_YOUR ASSIGNMENT_: Retype, without changes or pictures, only the lines that begin at the one containing "U12: NAND 74HC00" and end at the last line of the records that follow.

----------

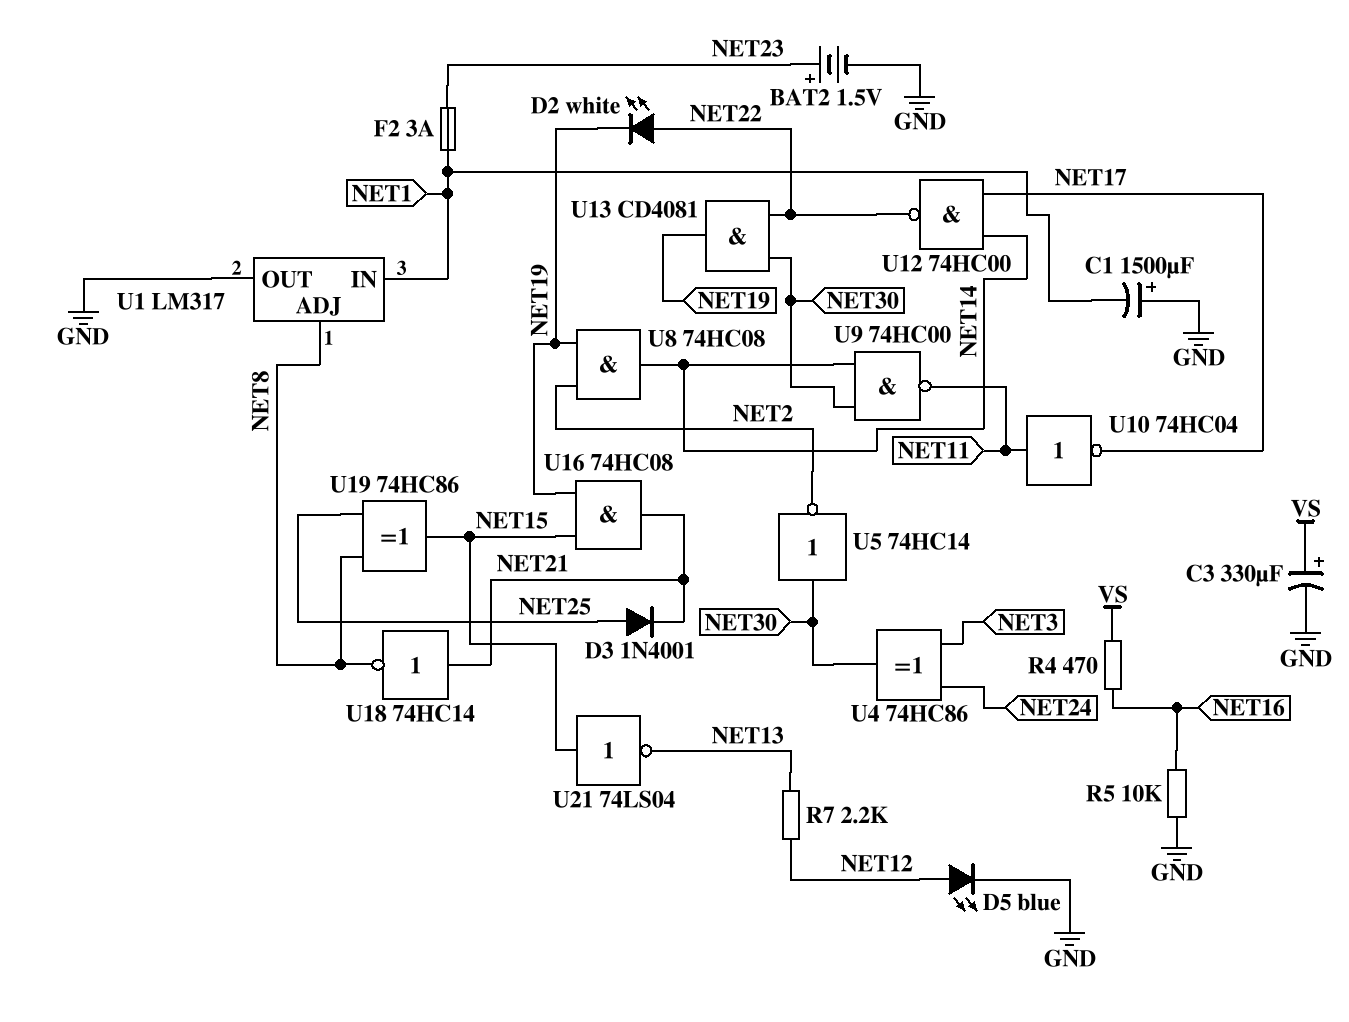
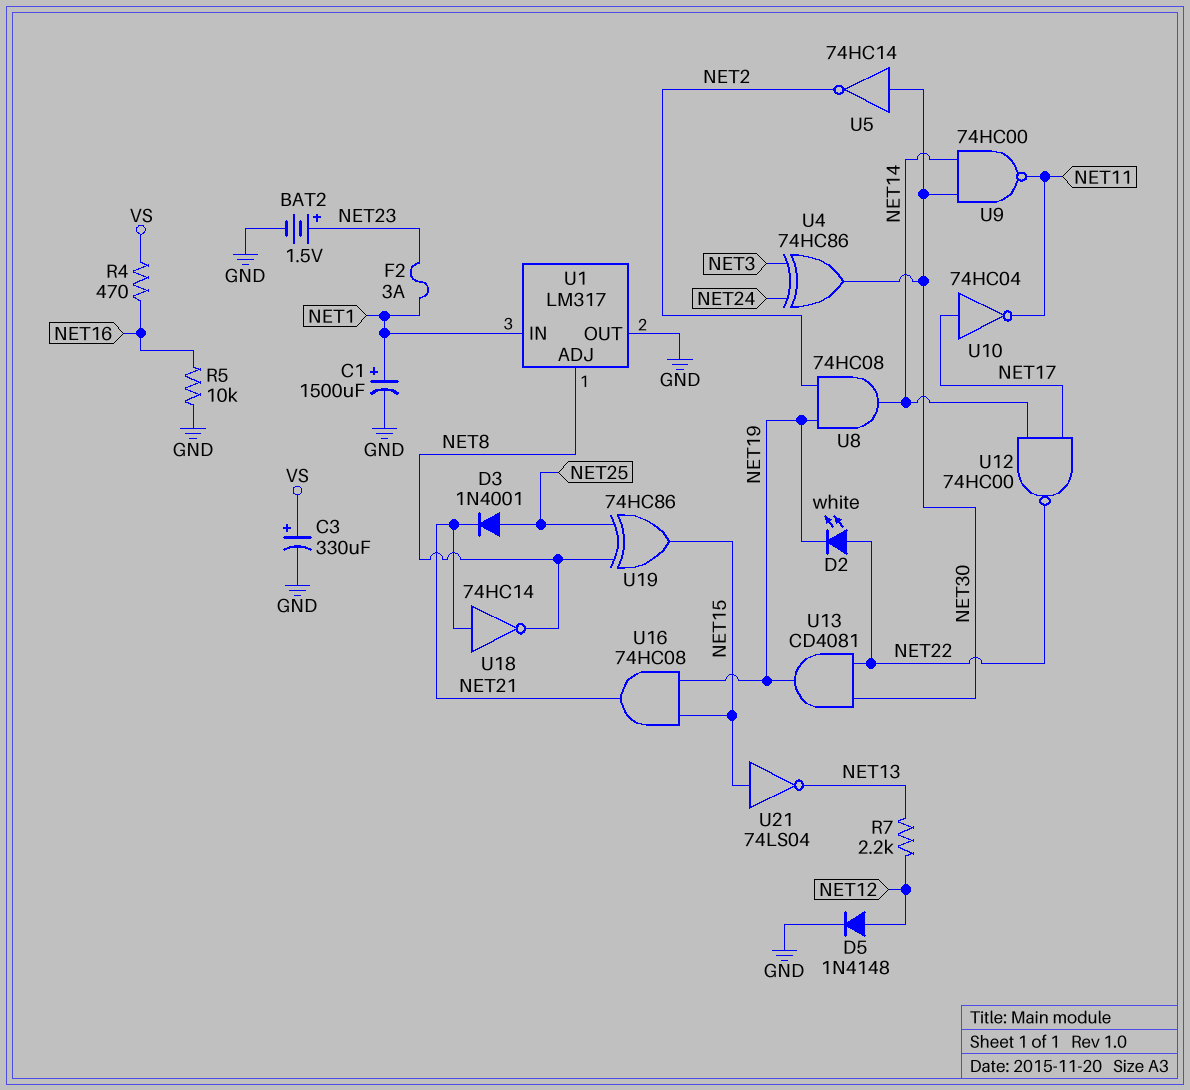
C1: 1500uF (plus GND, minus NET1) -> 1500uF (plus NET1, minus GND)
D5: LED blue (A NET12, K GND) -> diode 1N4148 (A NET12, K GND)
U10: NOT 74HC04 (in NET11, out NET17) -> NOT 74HC04 (in NET17, out NET11)

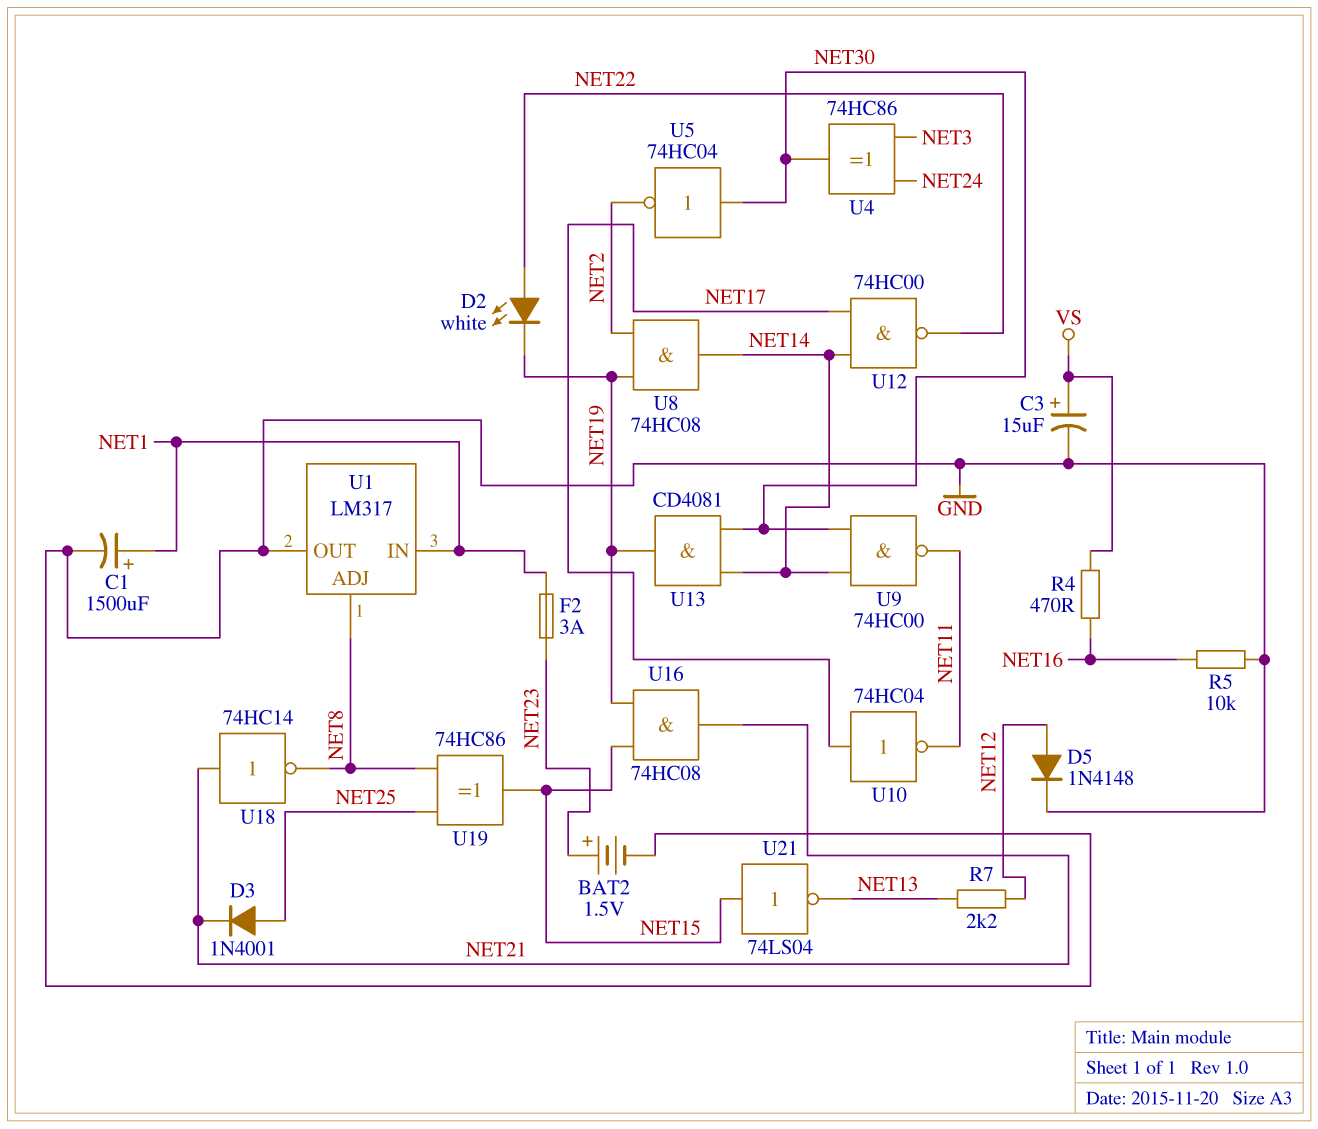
C3: 330uF (plus VS, minus GND) -> 15uF (plus VS, minus GND)
U5: NOT 74HC14 (in NET30, out NET2) -> NOT 74HC04 (in NET30, out NET2)
U13: AND CD4081 (in NET22, in NET30, out NET19) -> AND CD4081 (in NET14, in NET30, out NET19)

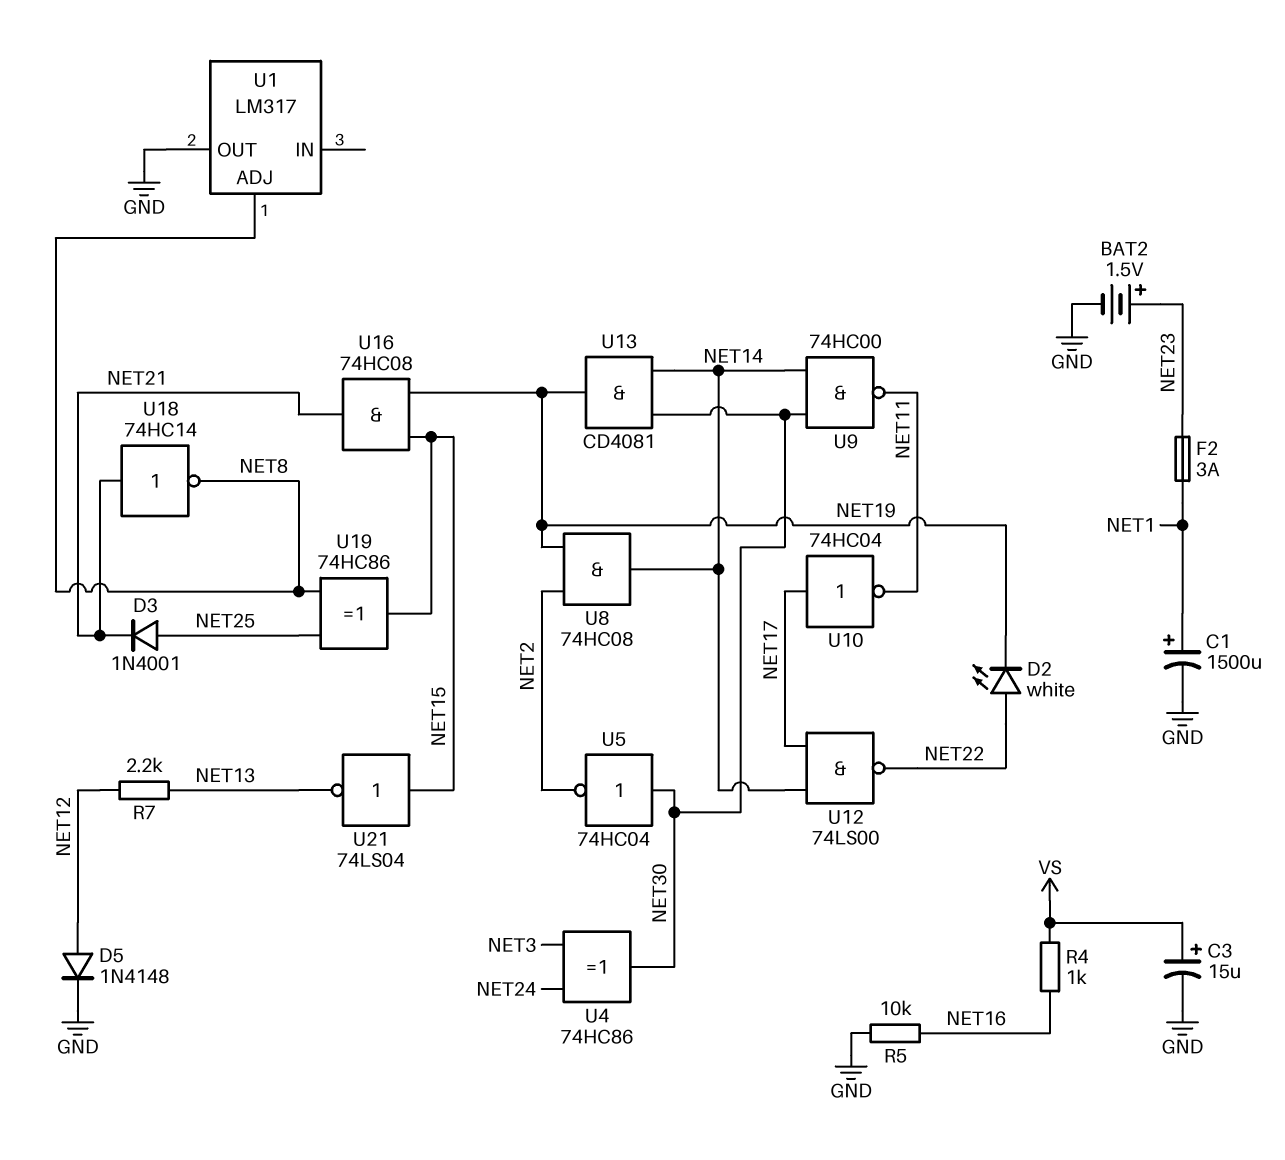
R4: 470 (NET16, VS) -> 1k (NET16, VS)
U1 pin IN: NET1 -> none
U12: NAND 74HC00 (in NET14, in NET17, out NET22) -> NAND 74LS00 (in NET14, in NET17, out NET22)

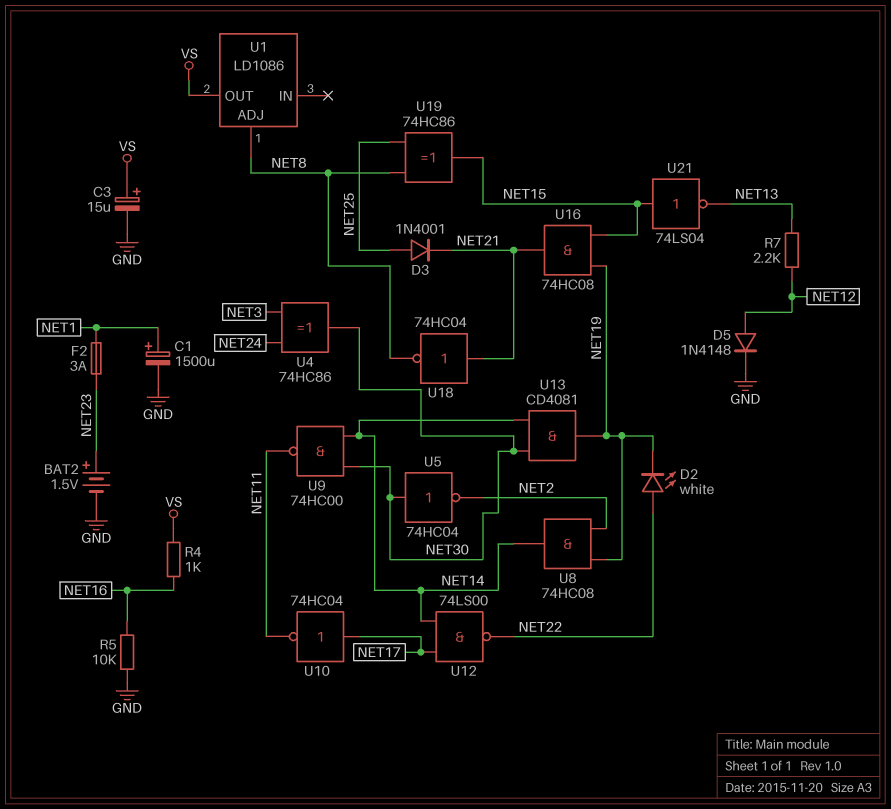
U1: LM317 -> LD1086
U1 pin OUT: GND -> VS
U18: NOT 74HC14 (in NET21, out NET8) -> NOT 74HC04 (in NET21, out NET8)

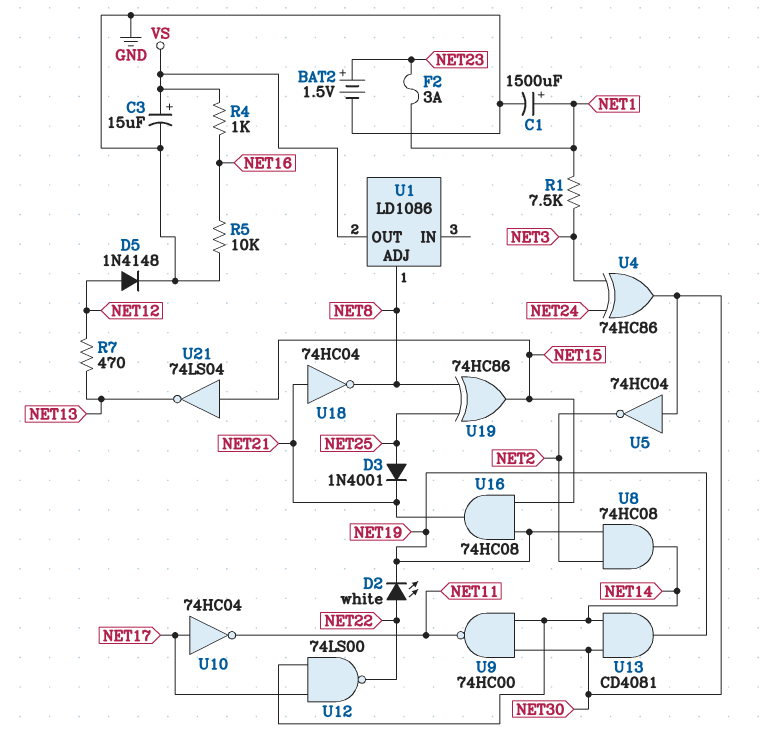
R1: none -> 7.5k (NET1, NET3)
R7: 2.2k (NET12, NET13) -> 470 (NET12, NET13)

----------

_RESPONSE AREA_:
U12: NAND 74HC00 (in NET14, in NET17, out NET22) -> NAND 74LS00 (in NET14, in NET17, out NET22)

U1: LM317 -> LD1086
U1 pin OUT: GND -> VS
U18: NOT 74HC14 (in NET21, out NET8) -> NOT 74HC04 (in NET21, out NET8)

R1: none -> 7.5k (NET1, NET3)
R7: 2.2k (NET12, NET13) -> 470 (NET12, NET13)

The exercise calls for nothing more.